## WHAT TO PRODUCE
Bring together copies of the lines in the data below that contain the word "none".

----

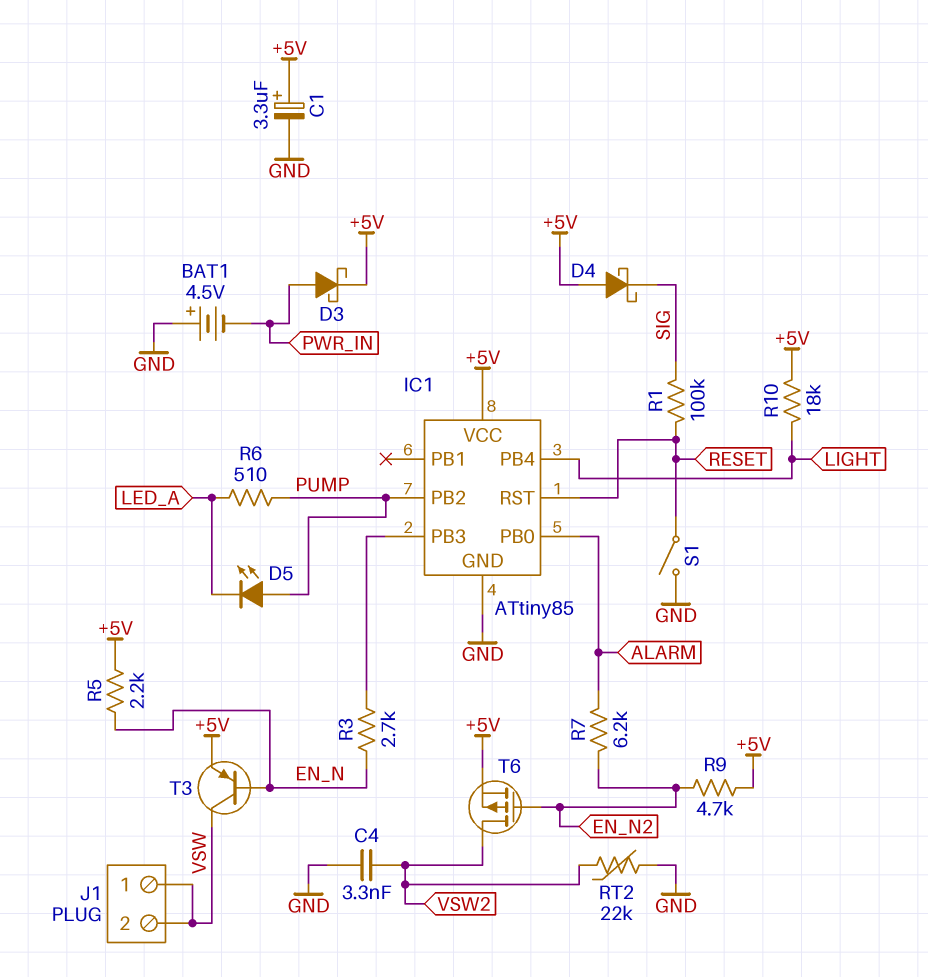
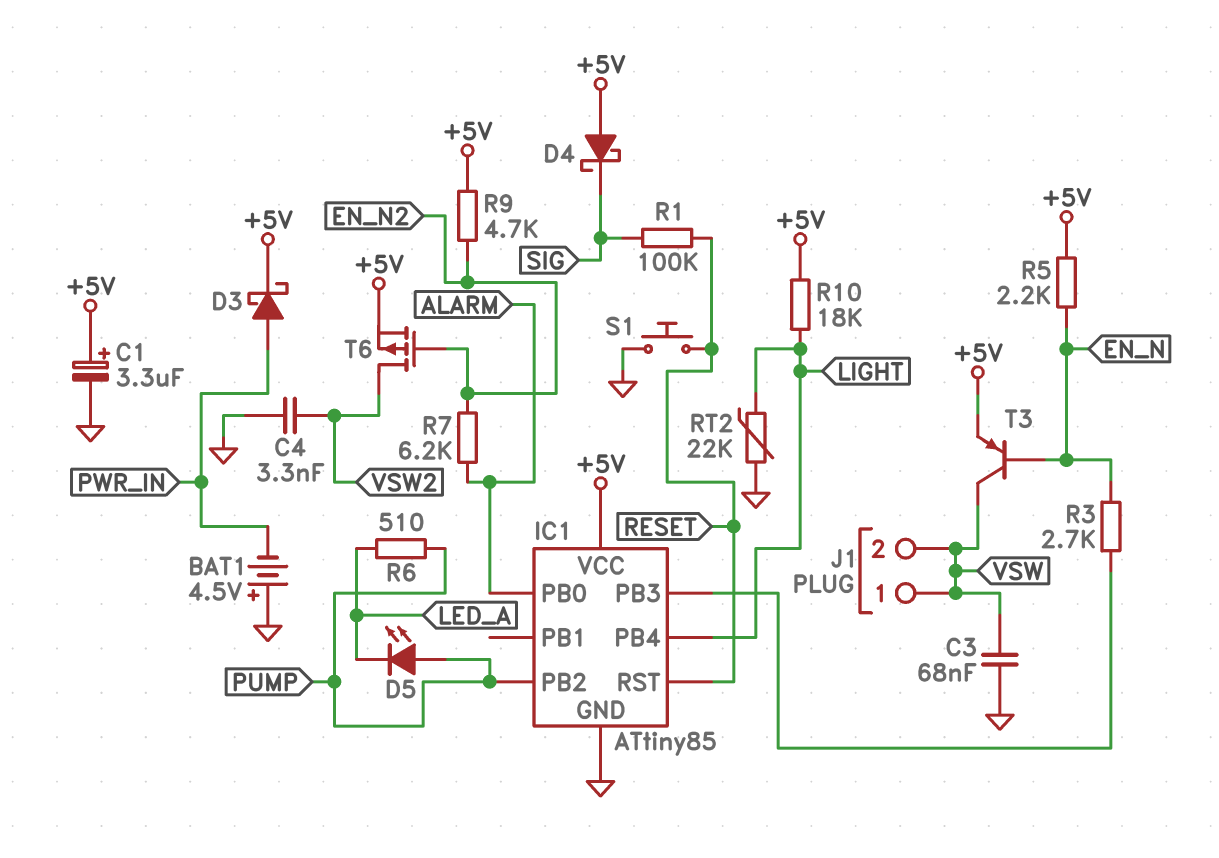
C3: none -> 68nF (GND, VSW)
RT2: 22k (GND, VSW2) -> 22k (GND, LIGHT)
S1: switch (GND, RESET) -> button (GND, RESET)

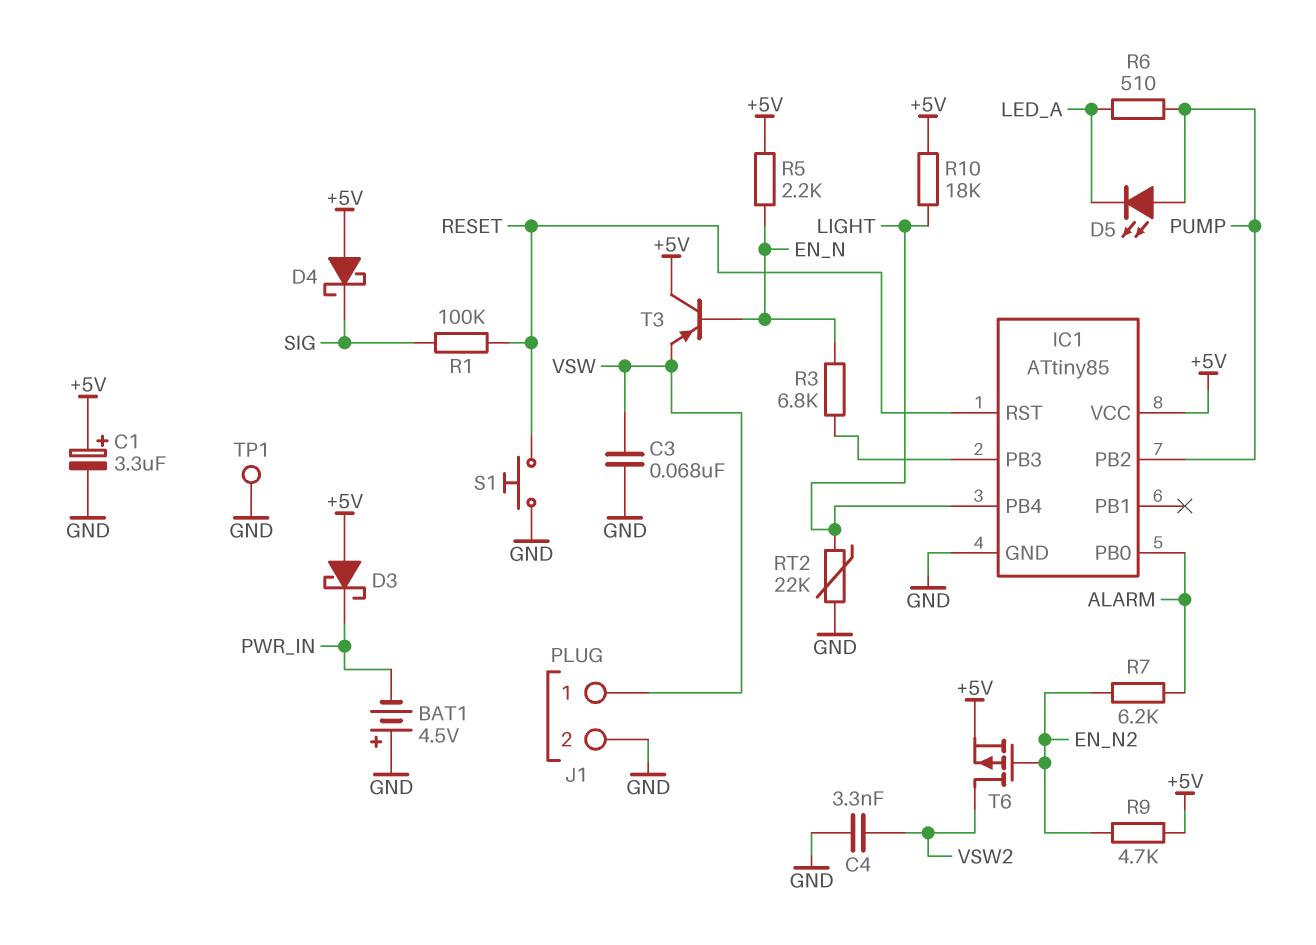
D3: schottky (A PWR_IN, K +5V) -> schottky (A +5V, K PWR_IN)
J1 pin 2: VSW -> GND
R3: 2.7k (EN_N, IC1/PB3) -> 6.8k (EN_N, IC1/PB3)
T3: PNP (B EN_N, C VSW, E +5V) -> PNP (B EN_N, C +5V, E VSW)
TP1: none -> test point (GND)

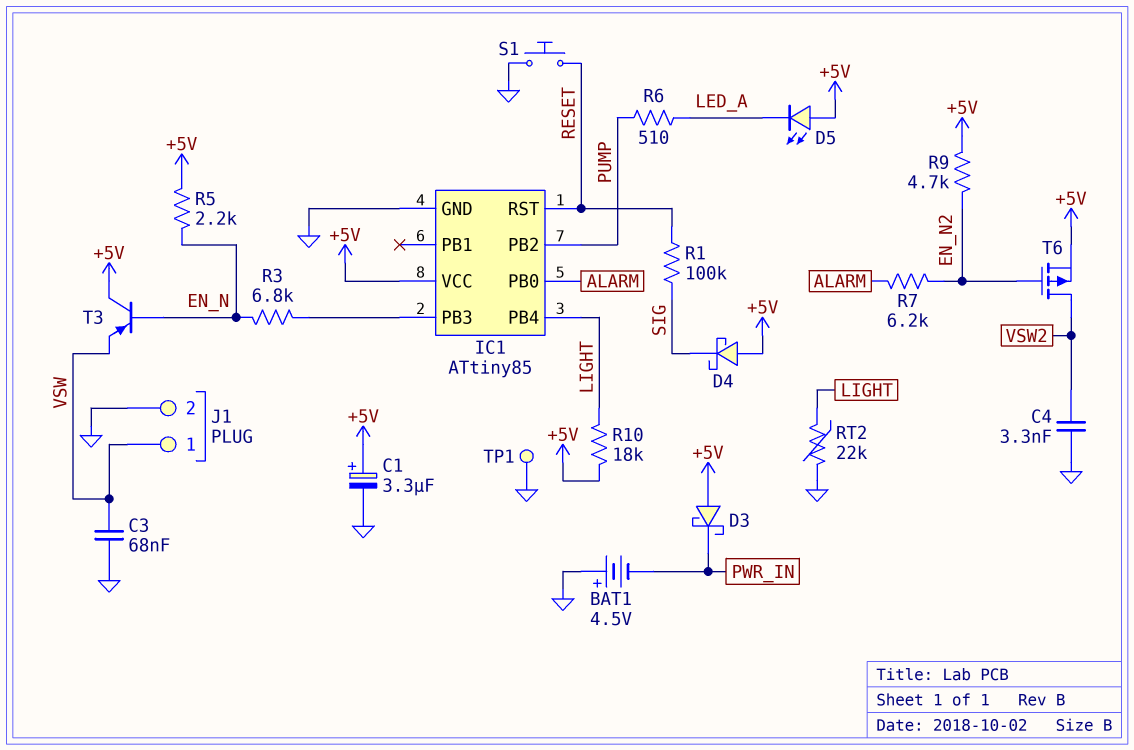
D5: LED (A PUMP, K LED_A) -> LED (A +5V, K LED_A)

----

## ANSWER BOX
C3: none -> 68nF (GND, VSW)
TP1: none -> test point (GND)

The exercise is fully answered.